Object matching data

════════════════

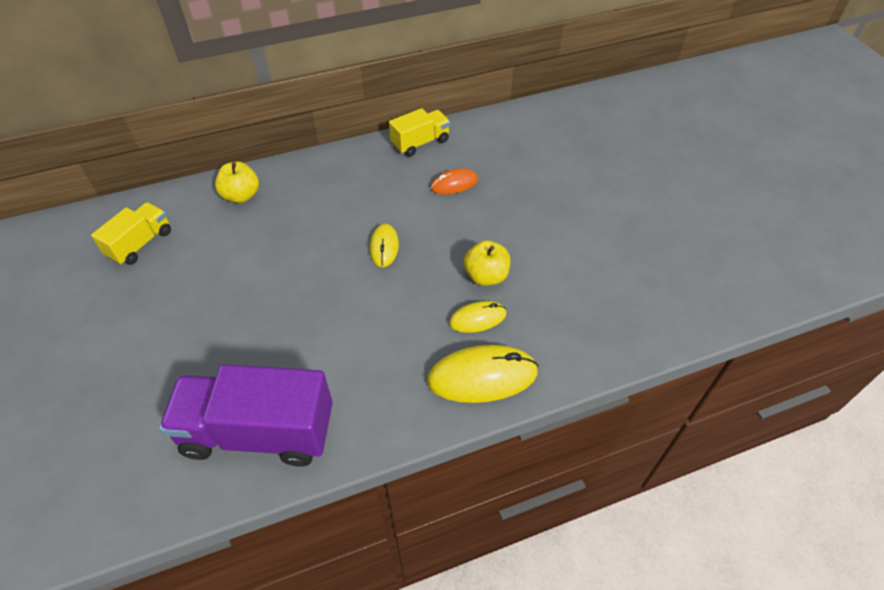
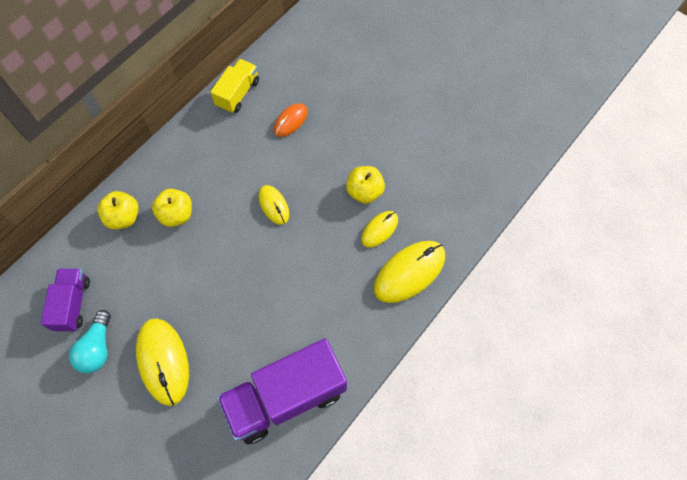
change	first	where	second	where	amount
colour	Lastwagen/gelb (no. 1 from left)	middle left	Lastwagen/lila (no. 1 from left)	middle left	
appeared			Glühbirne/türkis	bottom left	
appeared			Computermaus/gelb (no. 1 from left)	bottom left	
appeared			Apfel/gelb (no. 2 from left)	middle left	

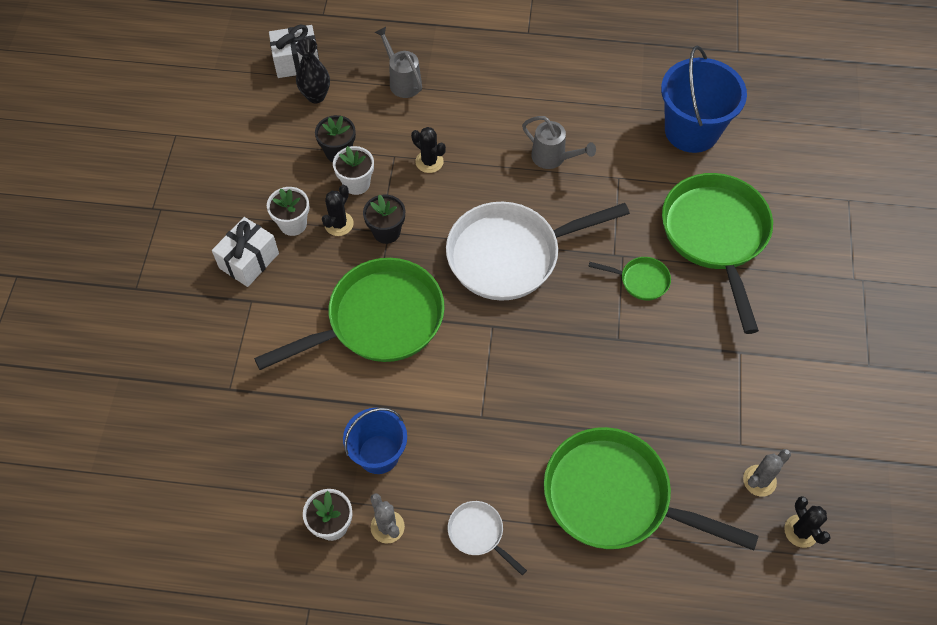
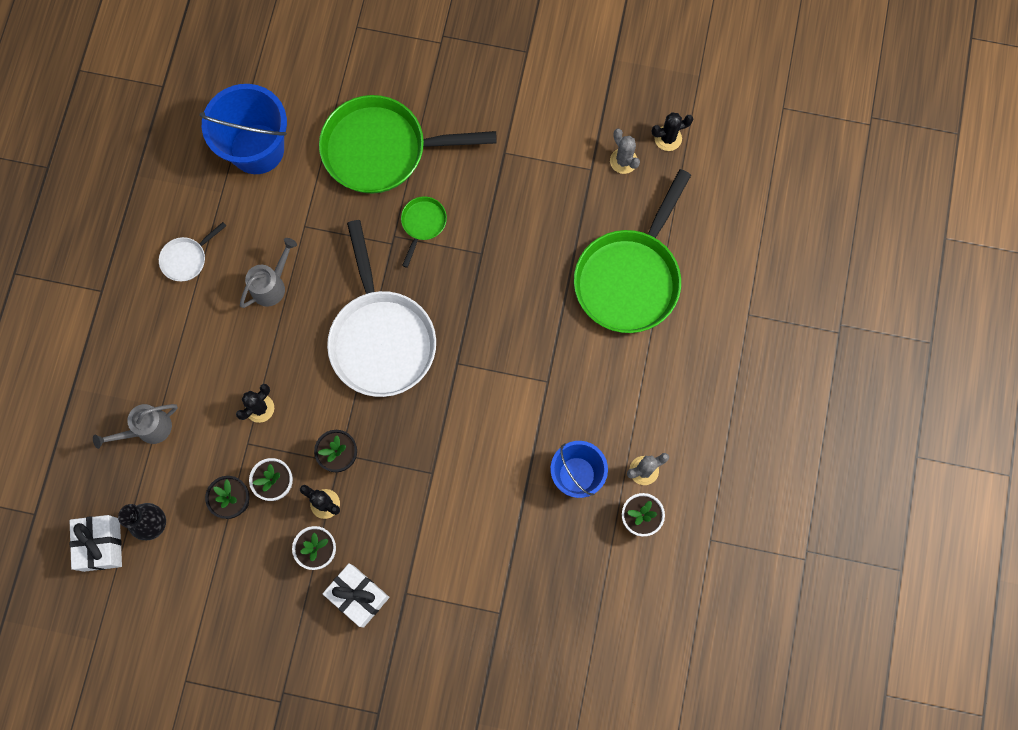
change	first	where	second	where	amount
relocated	Pfanne/weiß (no. 1 from left)	bottom centre		middle left	
missing	Pfanne/grün (no. 1 from left)	centre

════════════════

§ **Work item**:
What you return should be the entries from above, unchanged and without their images.

§ **Solution to the exercise**:
change	first	where	second	where	amount
colour	Lastwagen/gelb (no. 1 from left)	middle left	Lastwagen/lila (no. 1 from left)	middle left	
appeared			Glühbirne/türkis	bottom left	
appeared			Computermaus/gelb (no. 1 from left)	bottom left	
appeared			Apfel/gelb (no. 2 from left)	middle left	

change	first	where	second	where	amount
relocated	Pfanne/weiß (no. 1 from left)	bottom centre		middle left	
missing	Pfanne/grün (no. 1 from left)	centre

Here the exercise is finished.